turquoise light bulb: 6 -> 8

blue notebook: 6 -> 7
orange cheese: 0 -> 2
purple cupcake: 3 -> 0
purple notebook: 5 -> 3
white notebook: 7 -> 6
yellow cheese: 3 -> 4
◇ ◇ ◇ ◇ ◇
§ **Exercise objective**
Every line of the material should be transcribed without alteration.

§ **Problem solution**
turquoise light bulb: 6 -> 8

blue notebook: 6 -> 7
orange cheese: 0 -> 2
purple cupcake: 3 -> 0
purple notebook: 5 -> 3
white notebook: 7 -> 6
yellow cheese: 3 -> 4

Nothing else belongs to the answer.